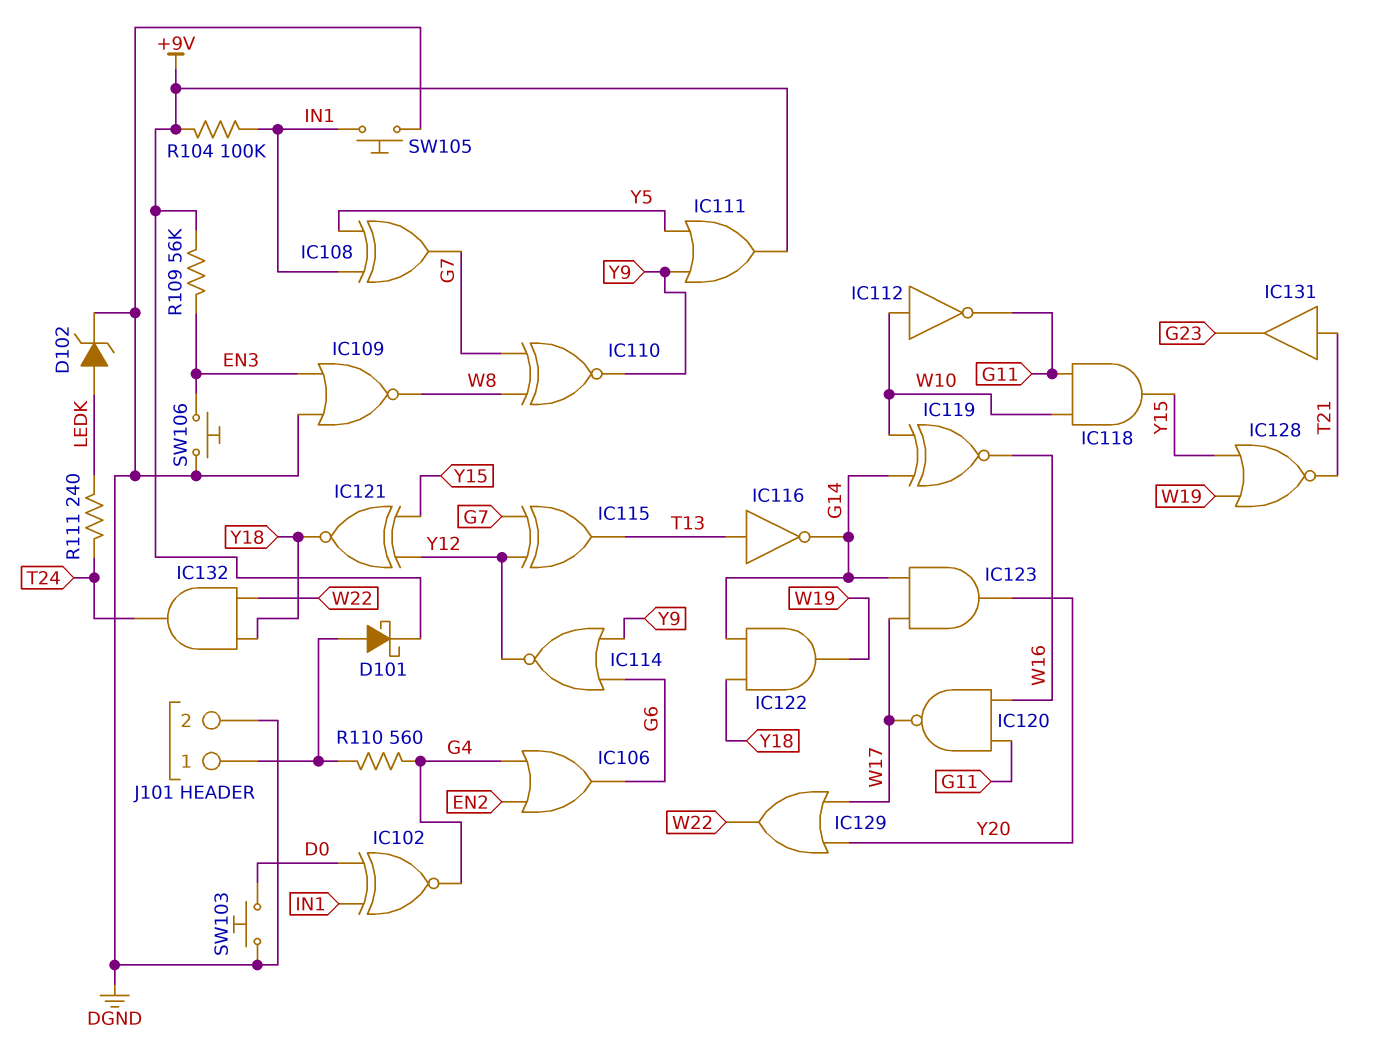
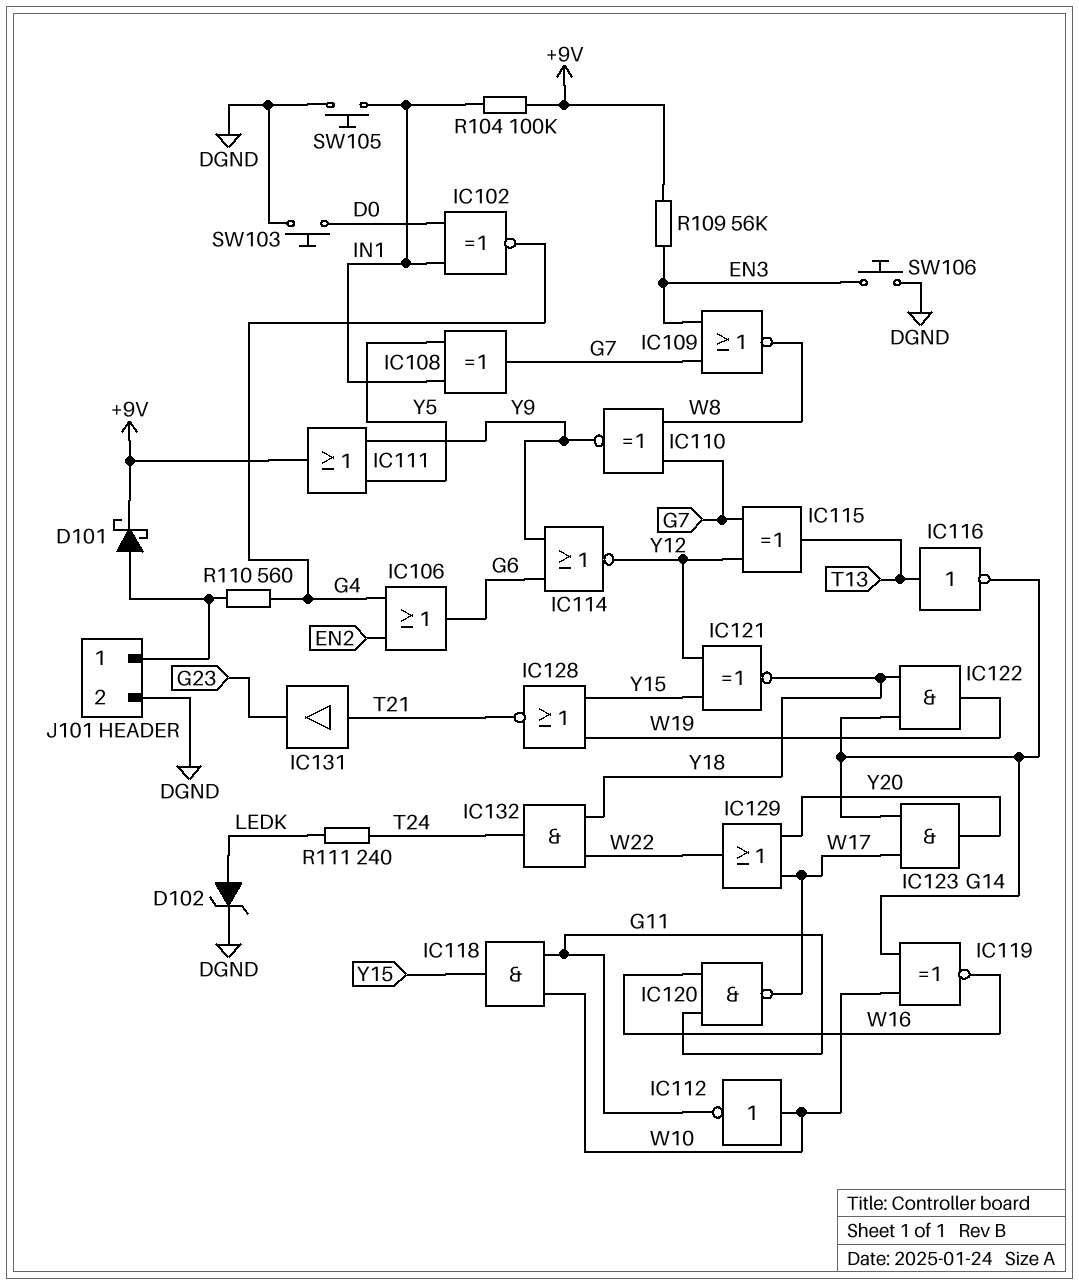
IC109: NOR (in DGND, in EN3, out W8) -> NOR (in EN3, in G7, out W8)

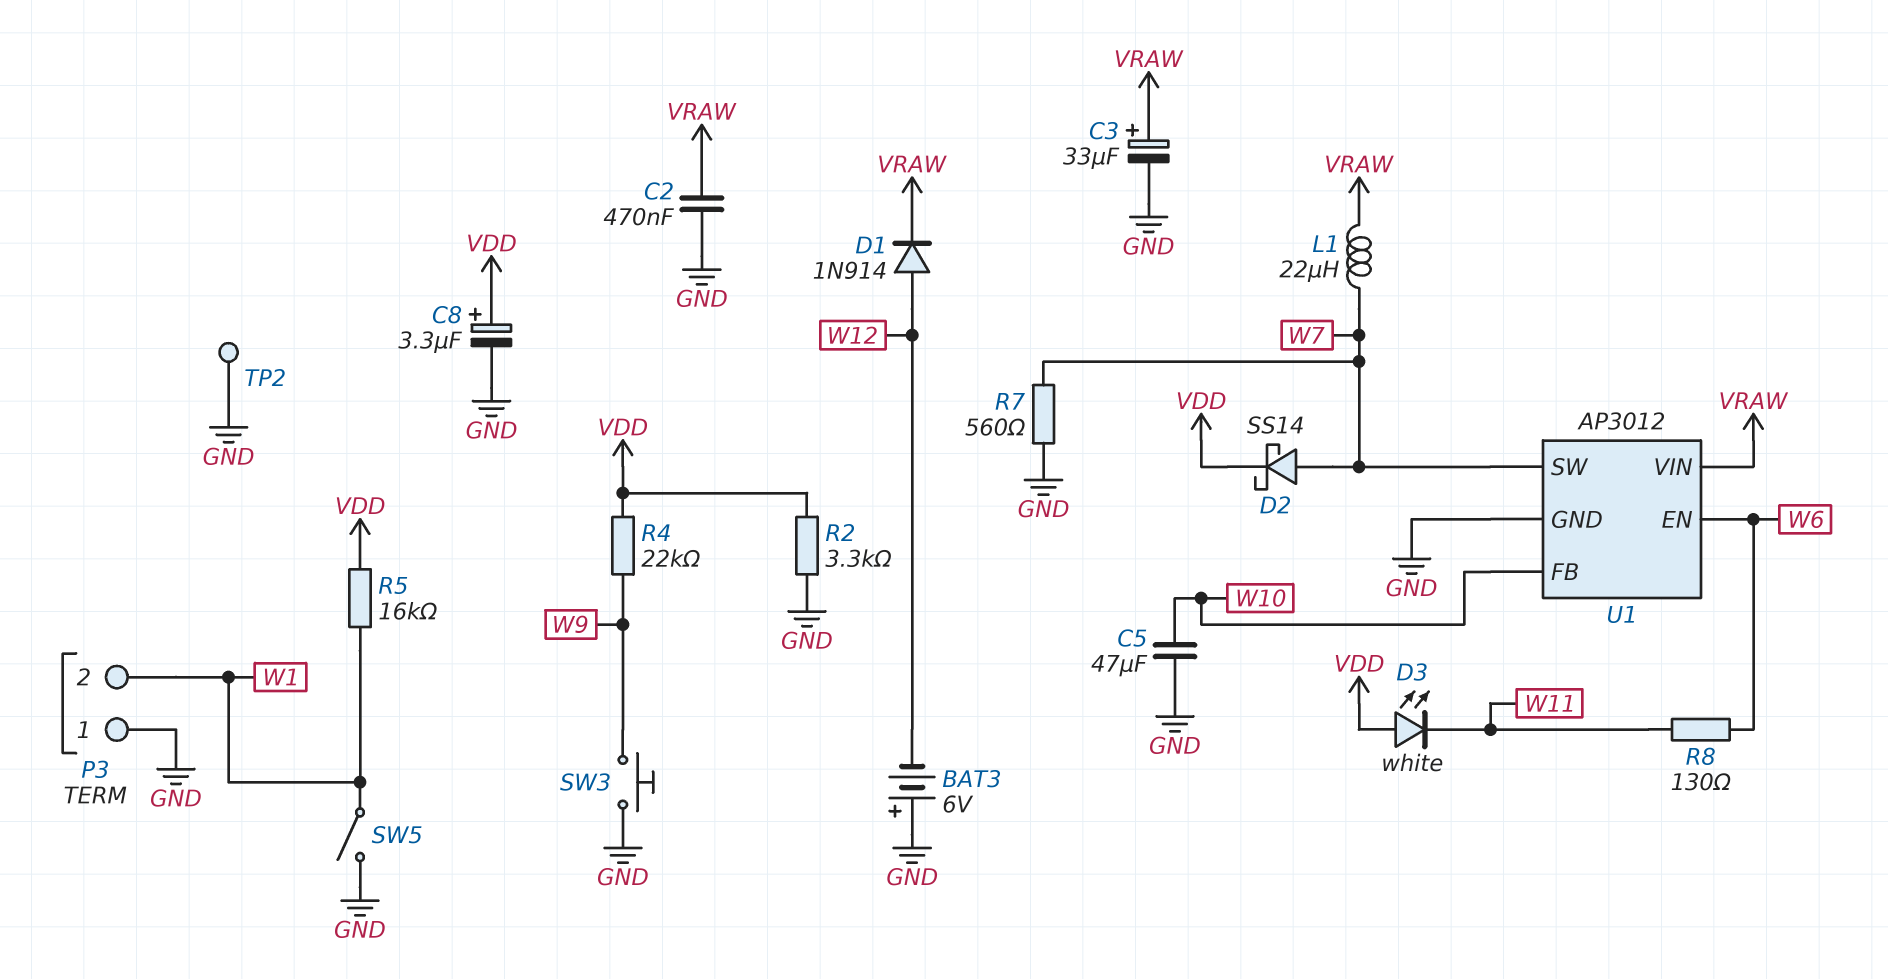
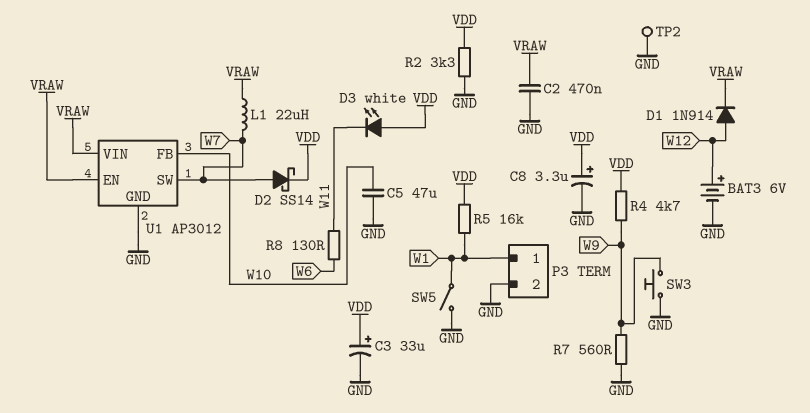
BAT3: 6V (plus GND, minus W12) -> 6V (plus W12, minus GND)
C3: 33uF (plus VRAW, minus GND) -> 33uF (plus VDD, minus GND)
P3 pin 1: GND -> W1
P3 pin 2: W1 -> GND
R4: 22k (VDD, W9) -> 4.7k (VDD, W9)
R7: 560 (GND, W7) -> 560 (GND, W9)
U1 pin EN: W6 -> VRAW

━━━━━━━━

**Task objective**. Among the lines of the material, find those that hold the word "minus" and copy them.

**Response area**.
BAT3: 6V (plus GND, minus W12) -> 6V (plus W12, minus GND)
C3: 33uF (plus VRAW, minus GND) -> 33uF (plus VDD, minus GND)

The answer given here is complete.